=== Begin Enclosure ===

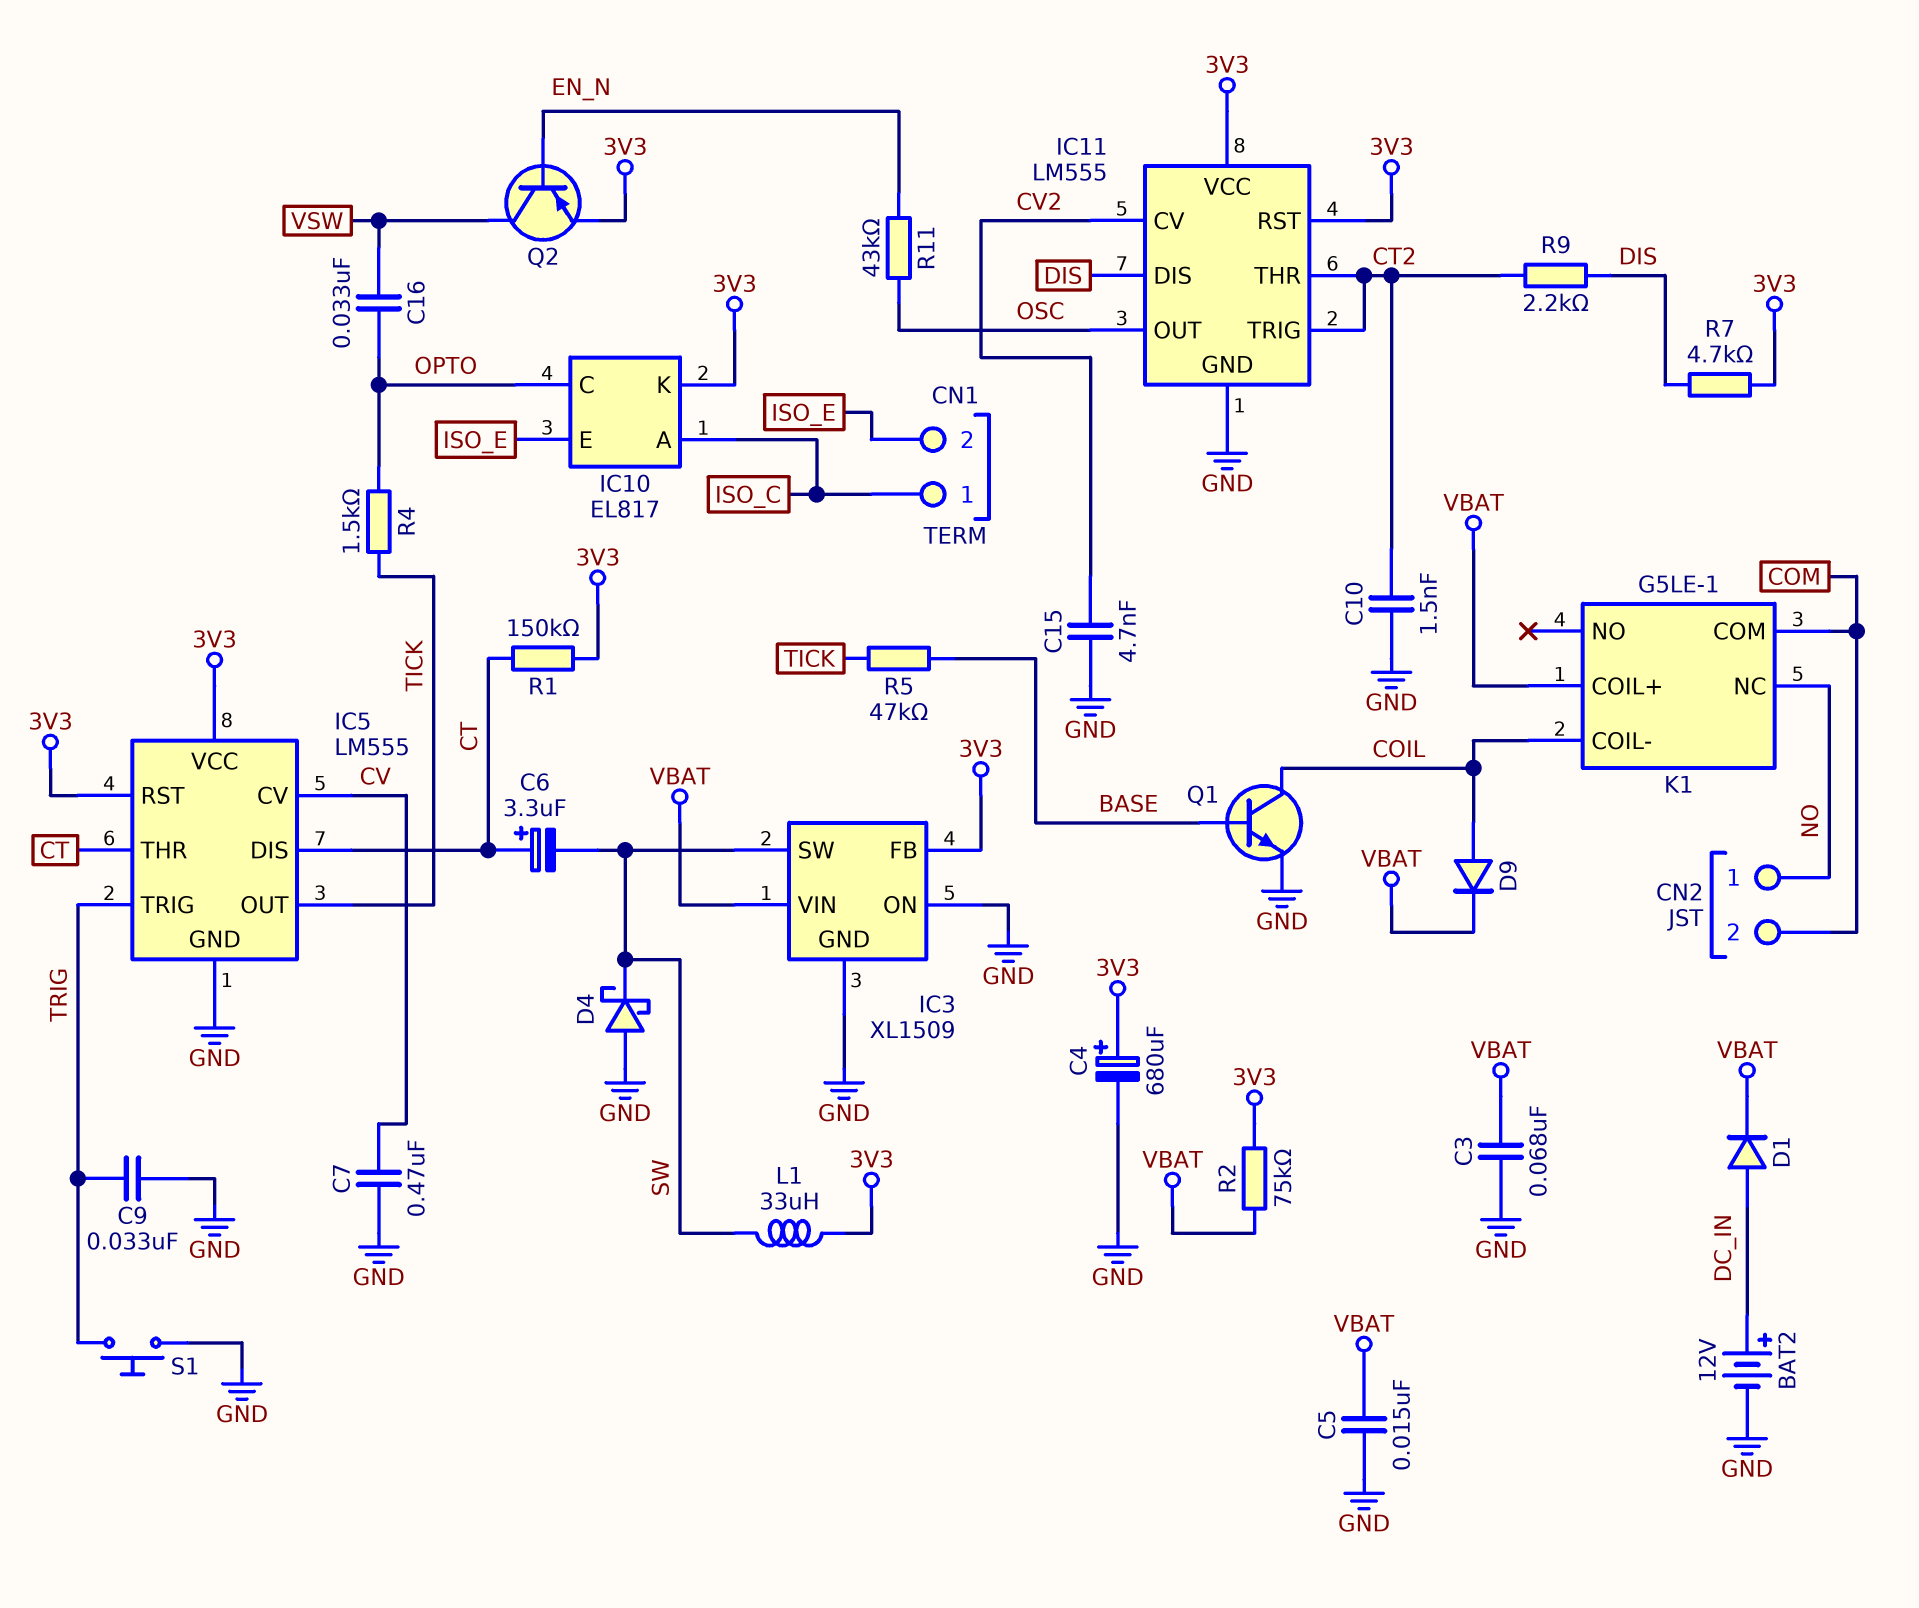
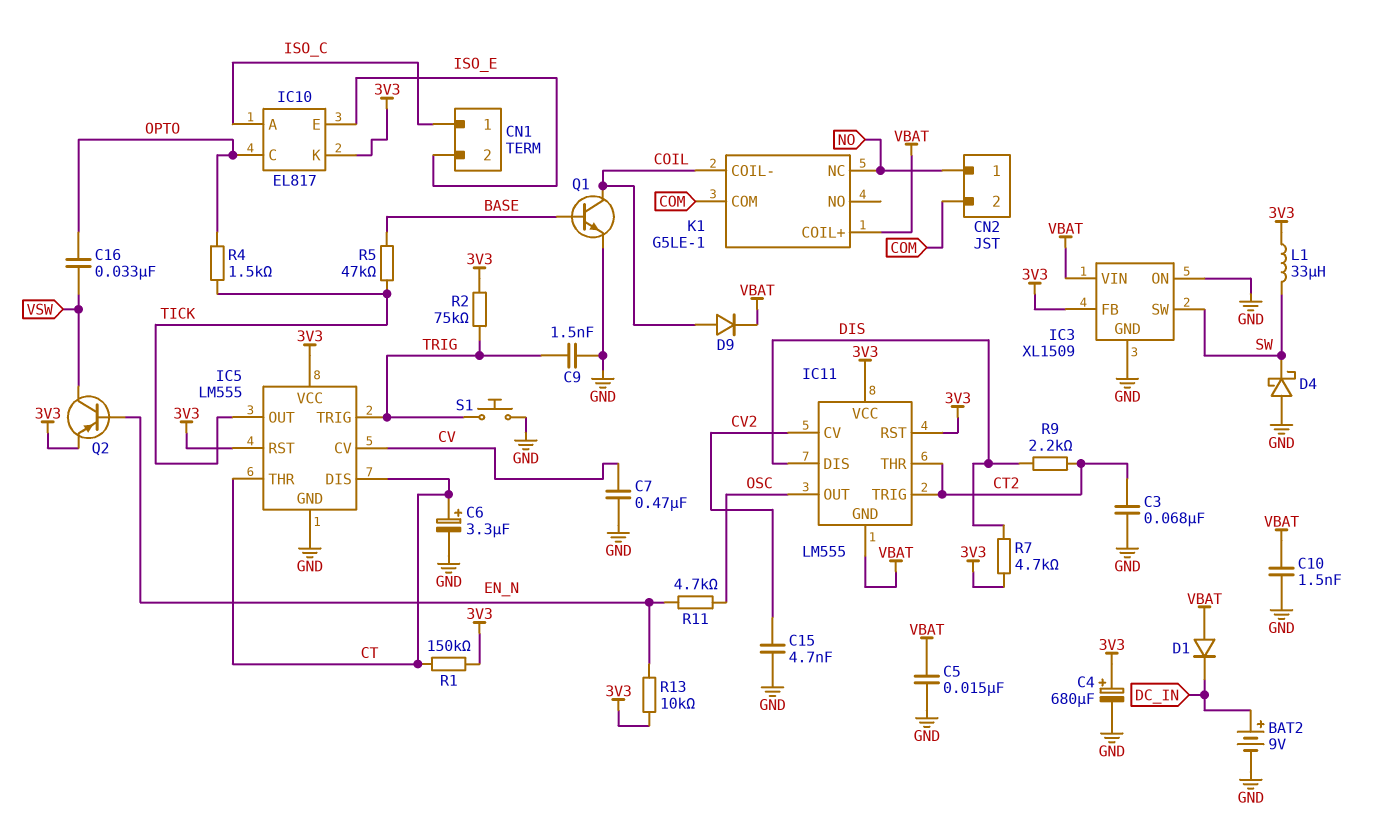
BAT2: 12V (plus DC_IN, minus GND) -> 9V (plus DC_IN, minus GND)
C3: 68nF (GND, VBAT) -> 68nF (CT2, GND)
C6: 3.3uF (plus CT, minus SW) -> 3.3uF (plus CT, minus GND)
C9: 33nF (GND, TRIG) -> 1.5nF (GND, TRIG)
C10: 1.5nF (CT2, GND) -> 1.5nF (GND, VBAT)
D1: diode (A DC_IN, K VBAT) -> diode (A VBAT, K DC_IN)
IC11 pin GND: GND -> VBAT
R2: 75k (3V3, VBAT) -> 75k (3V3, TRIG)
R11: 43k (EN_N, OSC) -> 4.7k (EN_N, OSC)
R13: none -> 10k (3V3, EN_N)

=== End Enclosure ===

Above are records to transcribe exactly; leave their pictures out.

BAT2: 12V (plus DC_IN, minus GND) -> 9V (plus DC_IN, minus GND)
C3: 68nF (GND, VBAT) -> 68nF (CT2, GND)
C6: 3.3uF (plus CT, minus SW) -> 3.3uF (plus CT, minus GND)
C9: 33nF (GND, TRIG) -> 1.5nF (GND, TRIG)
C10: 1.5nF (CT2, GND) -> 1.5nF (GND, VBAT)
D1: diode (A DC_IN, K VBAT) -> diode (A VBAT, K DC_IN)
IC11 pin GND: GND -> VBAT
R2: 75k (3V3, VBAT) -> 75k (3V3, TRIG)
R11: 43k (EN_N, OSC) -> 4.7k (EN_N, OSC)
R13: none -> 10k (3V3, EN_N)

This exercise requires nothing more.